**WORK REQUIRED:** In the entries that follow, find each line with the word "white" and copy it.
● ● ● ●
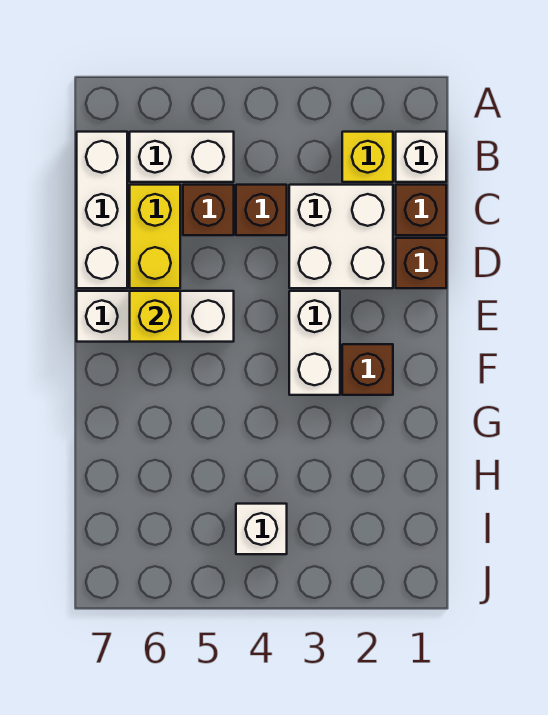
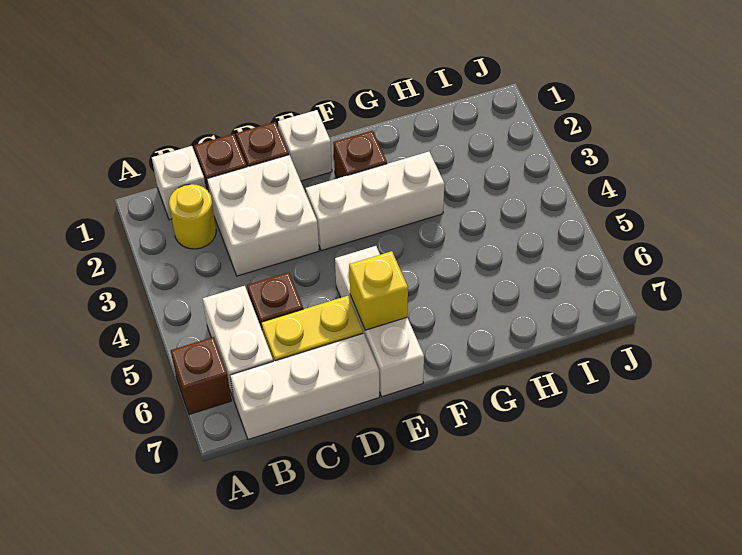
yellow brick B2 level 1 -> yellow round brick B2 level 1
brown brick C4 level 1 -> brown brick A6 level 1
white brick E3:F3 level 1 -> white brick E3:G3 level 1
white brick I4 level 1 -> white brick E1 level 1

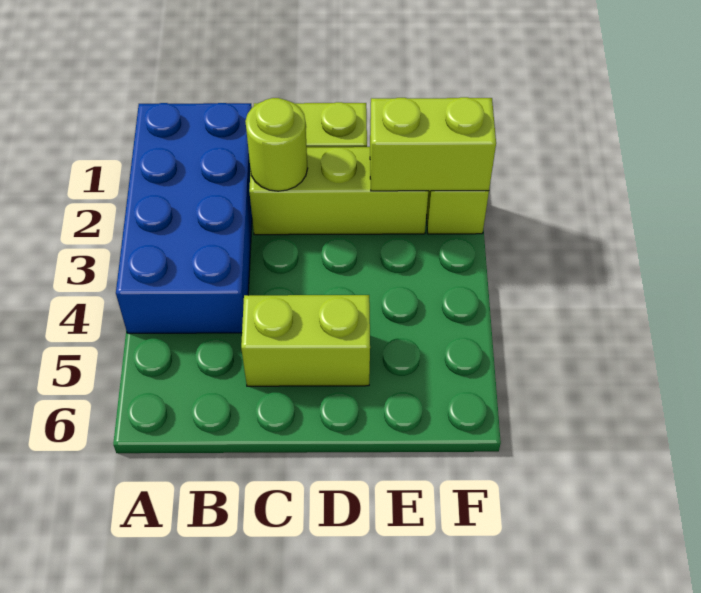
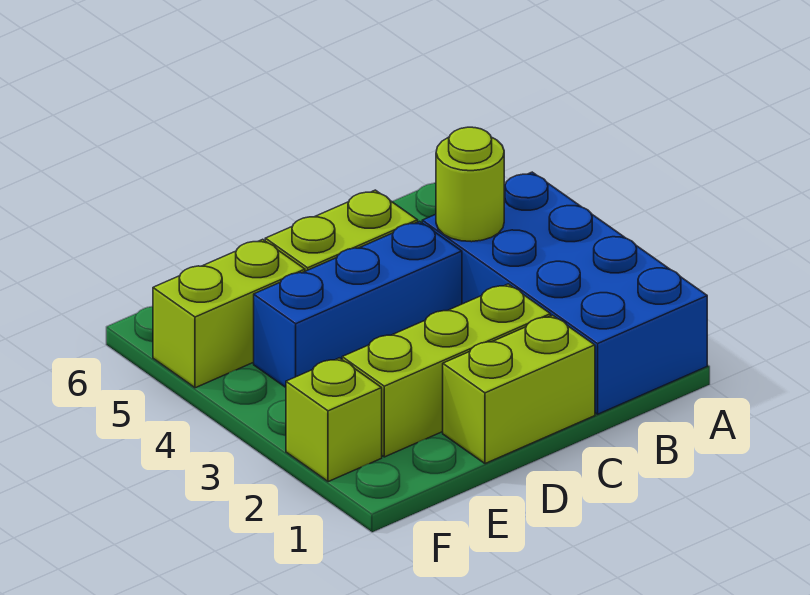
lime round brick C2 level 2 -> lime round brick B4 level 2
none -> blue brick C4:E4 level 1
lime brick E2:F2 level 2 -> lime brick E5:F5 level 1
● ● ● ●
**EXPECTED ANSWER:**
white brick E3:F3 level 1 -> white brick E3:G3 level 1
white brick I4 level 1 -> white brick E1 level 1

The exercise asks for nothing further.